▸ **Coordinate-based object records**:
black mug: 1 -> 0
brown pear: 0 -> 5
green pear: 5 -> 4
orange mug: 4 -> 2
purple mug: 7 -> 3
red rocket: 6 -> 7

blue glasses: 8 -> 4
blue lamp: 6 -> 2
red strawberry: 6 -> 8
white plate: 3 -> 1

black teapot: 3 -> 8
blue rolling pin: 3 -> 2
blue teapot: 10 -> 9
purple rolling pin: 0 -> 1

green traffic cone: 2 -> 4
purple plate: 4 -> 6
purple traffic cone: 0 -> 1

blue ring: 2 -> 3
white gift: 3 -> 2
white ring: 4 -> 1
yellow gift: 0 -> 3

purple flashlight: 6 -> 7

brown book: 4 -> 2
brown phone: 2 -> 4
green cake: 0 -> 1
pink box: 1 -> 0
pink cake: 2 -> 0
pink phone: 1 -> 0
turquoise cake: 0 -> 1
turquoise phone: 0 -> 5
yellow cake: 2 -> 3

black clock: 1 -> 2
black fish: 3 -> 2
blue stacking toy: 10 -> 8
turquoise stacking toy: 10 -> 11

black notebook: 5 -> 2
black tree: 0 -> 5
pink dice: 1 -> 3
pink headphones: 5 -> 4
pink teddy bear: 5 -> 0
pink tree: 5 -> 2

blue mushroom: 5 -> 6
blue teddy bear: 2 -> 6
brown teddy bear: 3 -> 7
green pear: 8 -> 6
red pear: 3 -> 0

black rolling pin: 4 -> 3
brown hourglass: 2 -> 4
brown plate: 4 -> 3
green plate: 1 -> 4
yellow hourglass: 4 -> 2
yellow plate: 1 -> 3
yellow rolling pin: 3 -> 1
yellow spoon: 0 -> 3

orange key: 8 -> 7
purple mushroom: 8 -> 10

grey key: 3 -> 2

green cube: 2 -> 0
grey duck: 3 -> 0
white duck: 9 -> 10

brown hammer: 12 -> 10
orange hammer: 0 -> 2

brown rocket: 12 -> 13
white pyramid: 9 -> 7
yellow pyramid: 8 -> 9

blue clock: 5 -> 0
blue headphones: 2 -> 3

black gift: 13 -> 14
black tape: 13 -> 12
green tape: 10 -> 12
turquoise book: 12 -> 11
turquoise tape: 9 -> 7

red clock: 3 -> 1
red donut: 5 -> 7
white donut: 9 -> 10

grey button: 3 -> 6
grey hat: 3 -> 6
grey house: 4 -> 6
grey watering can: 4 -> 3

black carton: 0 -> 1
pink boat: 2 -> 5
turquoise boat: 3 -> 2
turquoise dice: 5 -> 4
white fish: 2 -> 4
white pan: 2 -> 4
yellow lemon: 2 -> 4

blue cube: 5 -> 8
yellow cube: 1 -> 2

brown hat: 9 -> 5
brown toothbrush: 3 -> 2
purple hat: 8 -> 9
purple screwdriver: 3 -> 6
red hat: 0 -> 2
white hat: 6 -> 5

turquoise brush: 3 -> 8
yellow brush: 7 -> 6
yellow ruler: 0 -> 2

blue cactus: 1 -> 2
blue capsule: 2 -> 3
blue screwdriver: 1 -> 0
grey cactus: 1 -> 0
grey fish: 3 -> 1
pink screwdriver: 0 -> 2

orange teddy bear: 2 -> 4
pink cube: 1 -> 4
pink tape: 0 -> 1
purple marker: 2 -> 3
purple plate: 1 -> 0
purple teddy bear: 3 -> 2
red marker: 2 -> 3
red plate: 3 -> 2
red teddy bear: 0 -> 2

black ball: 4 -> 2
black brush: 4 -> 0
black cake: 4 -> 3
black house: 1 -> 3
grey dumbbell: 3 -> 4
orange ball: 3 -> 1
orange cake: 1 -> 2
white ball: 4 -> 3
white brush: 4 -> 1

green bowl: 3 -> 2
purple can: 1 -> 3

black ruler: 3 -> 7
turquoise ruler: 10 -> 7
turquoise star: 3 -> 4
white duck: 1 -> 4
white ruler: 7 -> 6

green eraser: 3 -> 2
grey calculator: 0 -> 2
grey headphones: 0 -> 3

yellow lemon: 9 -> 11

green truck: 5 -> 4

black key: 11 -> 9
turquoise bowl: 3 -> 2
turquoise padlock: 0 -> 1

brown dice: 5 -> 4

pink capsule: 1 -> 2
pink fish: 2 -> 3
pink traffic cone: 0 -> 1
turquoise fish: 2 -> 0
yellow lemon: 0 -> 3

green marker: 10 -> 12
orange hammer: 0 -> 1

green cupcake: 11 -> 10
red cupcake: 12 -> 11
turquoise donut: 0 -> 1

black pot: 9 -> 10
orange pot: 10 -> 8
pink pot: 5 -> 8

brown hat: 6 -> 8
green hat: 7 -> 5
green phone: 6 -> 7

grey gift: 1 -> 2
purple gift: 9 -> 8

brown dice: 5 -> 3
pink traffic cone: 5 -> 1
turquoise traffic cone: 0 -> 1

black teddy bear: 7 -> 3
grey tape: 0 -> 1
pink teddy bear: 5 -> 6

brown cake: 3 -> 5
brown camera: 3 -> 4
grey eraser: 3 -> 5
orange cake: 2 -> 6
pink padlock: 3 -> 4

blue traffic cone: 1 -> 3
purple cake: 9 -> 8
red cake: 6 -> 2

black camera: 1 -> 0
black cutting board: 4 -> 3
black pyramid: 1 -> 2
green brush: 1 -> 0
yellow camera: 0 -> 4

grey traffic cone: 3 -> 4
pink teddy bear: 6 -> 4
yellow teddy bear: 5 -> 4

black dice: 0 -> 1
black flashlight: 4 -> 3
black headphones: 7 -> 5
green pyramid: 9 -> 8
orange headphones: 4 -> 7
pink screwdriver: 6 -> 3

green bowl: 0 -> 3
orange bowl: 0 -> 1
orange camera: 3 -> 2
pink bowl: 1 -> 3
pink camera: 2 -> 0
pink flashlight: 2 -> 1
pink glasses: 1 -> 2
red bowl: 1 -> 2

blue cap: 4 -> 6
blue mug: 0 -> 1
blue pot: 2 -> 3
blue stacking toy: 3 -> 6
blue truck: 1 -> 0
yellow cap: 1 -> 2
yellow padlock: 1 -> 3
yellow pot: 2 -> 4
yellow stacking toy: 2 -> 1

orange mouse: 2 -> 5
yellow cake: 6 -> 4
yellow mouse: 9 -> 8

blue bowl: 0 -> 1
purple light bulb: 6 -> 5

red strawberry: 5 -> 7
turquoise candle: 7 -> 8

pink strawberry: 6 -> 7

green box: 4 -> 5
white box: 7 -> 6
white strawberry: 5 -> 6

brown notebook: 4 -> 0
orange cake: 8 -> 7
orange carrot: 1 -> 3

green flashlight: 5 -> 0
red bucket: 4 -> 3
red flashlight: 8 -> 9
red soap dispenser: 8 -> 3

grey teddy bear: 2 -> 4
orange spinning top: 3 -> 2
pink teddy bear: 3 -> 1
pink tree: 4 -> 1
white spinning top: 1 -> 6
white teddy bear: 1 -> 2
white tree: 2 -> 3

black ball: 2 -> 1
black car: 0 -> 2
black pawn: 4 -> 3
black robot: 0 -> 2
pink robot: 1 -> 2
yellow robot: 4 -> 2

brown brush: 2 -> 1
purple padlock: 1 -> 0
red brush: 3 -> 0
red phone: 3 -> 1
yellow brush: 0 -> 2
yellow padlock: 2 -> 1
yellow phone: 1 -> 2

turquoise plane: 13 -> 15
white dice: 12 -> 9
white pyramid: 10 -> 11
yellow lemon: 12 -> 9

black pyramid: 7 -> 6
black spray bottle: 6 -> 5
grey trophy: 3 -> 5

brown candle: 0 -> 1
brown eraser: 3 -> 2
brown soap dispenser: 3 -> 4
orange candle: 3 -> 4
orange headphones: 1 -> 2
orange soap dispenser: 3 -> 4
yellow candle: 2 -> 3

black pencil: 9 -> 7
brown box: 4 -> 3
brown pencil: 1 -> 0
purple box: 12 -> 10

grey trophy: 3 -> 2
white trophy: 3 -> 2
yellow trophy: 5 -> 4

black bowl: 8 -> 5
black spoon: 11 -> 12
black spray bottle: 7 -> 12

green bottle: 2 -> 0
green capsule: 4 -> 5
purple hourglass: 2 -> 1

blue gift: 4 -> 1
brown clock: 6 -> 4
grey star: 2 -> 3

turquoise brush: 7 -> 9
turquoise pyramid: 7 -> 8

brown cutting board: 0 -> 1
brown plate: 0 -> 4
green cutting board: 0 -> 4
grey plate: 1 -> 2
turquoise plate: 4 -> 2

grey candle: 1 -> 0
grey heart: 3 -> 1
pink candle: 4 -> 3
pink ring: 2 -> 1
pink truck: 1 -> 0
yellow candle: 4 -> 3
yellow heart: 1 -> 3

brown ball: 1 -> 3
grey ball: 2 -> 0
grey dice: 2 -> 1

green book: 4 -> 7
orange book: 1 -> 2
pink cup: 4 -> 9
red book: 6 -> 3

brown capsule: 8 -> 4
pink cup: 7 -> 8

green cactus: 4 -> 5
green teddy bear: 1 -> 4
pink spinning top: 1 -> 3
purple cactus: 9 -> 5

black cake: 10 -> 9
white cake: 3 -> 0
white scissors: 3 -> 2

▸ **THE PROBLEM**: Each line above from the one with "orange hammer: 0 -> 2" up to and including the one with "turquoise ruler: 10 -> 7" must be set down exactly, and no line outside that span may appear.

▸ **TASK RESULT**:
orange hammer: 0 -> 2

brown rocket: 12 -> 13
white pyramid: 9 -> 7
yellow pyramid: 8 -> 9

blue clock: 5 -> 0
blue headphones: 2 -> 3

black gift: 13 -> 14
black tape: 13 -> 12
green tape: 10 -> 12
turquoise book: 12 -> 11
turquoise tape: 9 -> 7

red clock: 3 -> 1
red donut: 5 -> 7
white donut: 9 -> 10

grey button: 3 -> 6
grey hat: 3 -> 6
grey house: 4 -> 6
grey watering can: 4 -> 3

black carton: 0 -> 1
pink boat: 2 -> 5
turquoise boat: 3 -> 2
turquoise dice: 5 -> 4
white fish: 2 -> 4
white pan: 2 -> 4
yellow lemon: 2 -> 4

blue cube: 5 -> 8
yellow cube: 1 -> 2

brown hat: 9 -> 5
brown toothbrush: 3 -> 2
purple hat: 8 -> 9
purple screwdriver: 3 -> 6
red hat: 0 -> 2
white hat: 6 -> 5

turquoise brush: 3 -> 8
yellow brush: 7 -> 6
yellow ruler: 0 -> 2

blue cactus: 1 -> 2
blue capsule: 2 -> 3
blue screwdriver: 1 -> 0
grey cactus: 1 -> 0
grey fish: 3 -> 1
pink screwdriver: 0 -> 2

orange teddy bear: 2 -> 4
pink cube: 1 -> 4
pink tape: 0 -> 1
purple marker: 2 -> 3
purple plate: 1 -> 0
purple teddy bear: 3 -> 2
red marker: 2 -> 3
red plate: 3 -> 2
red teddy bear: 0 -> 2

black ball: 4 -> 2
black brush: 4 -> 0
black cake: 4 -> 3
black house: 1 -> 3
grey dumbbell: 3 -> 4
orange ball: 3 -> 1
orange cake: 1 -> 2
white ball: 4 -> 3
white brush: 4 -> 1

green bowl: 3 -> 2
purple can: 1 -> 3

black ruler: 3 -> 7
turquoise ruler: 10 -> 7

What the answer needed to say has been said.